**Task**
Tally up the lines below containing the string "schottky", then write the number alone.

Revision comparison data
********************

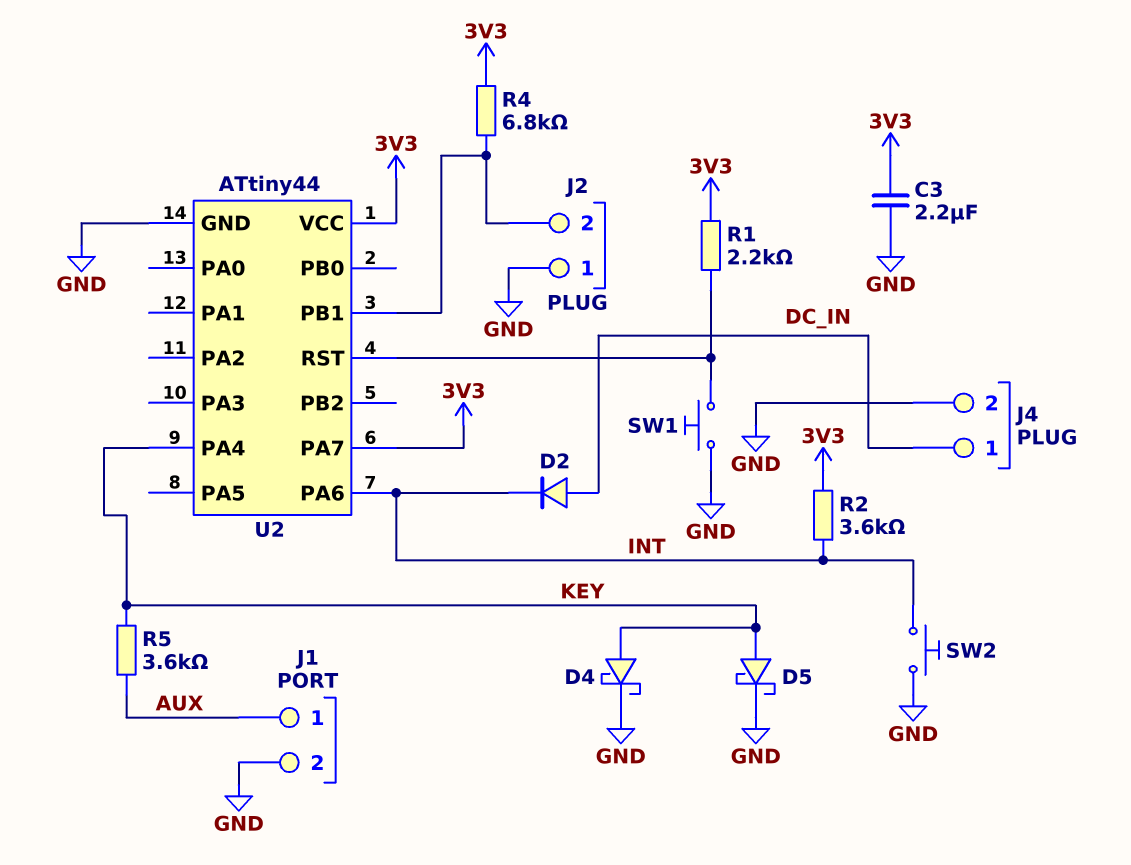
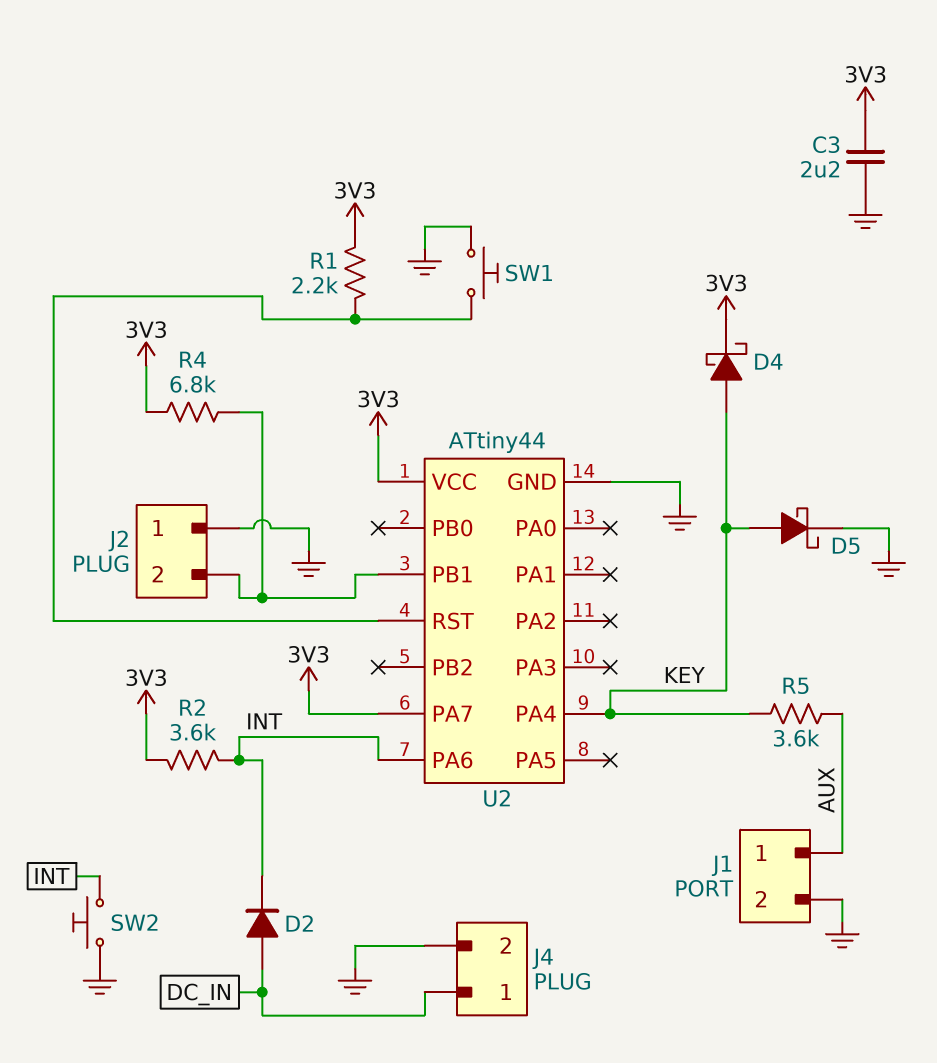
D4: schottky (A KEY, K GND) -> schottky (A KEY, K 3V3)

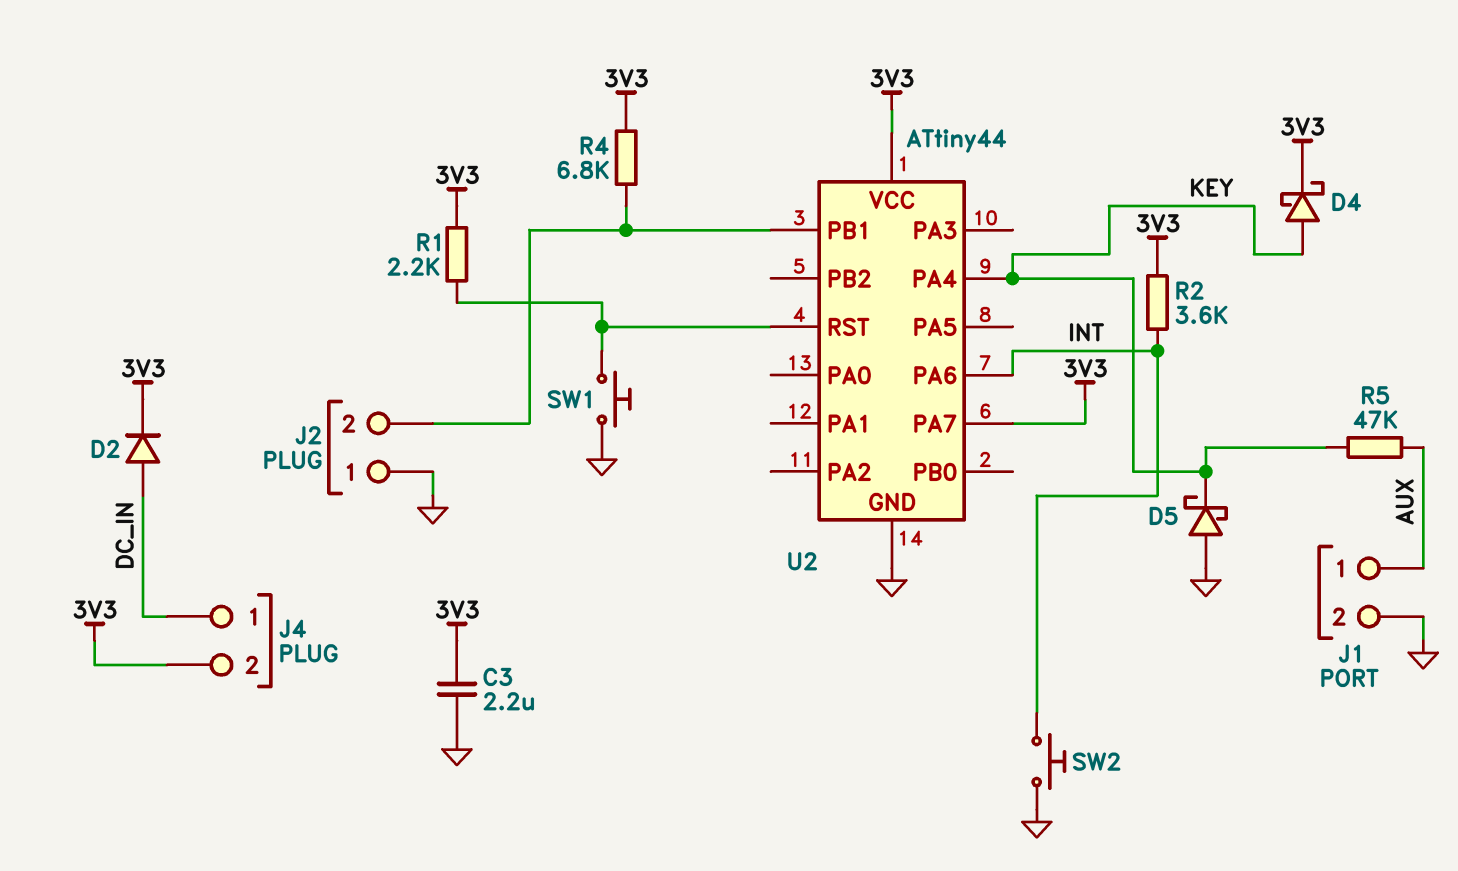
D2: diode (A DC_IN, K INT) -> diode (A DC_IN, K 3V3)
D5: schottky (A KEY, K GND) -> schottky (A GND, K KEY)
J4 pin 2: GND -> 3V3
R5: 3.6k (AUX, KEY) -> 47k (AUX, KEY)

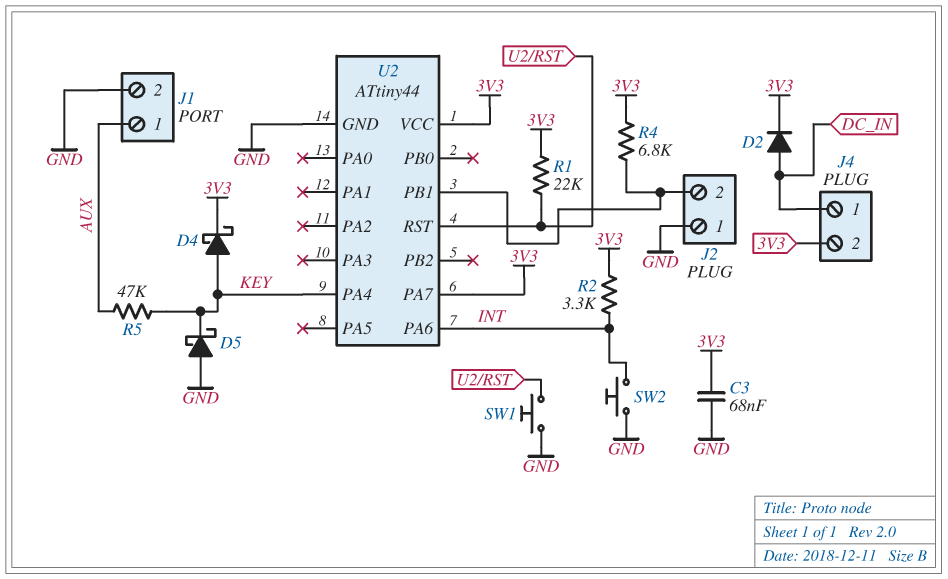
C3: 2.2uF (3V3, GND) -> 68nF (3V3, GND)
R1: 2.2k (3V3, U2/RST) -> 22k (3V3, U2/RST)
R2: 3.6k (3V3, INT) -> 3.3k (3V3, INT)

********************

**Your solution**
2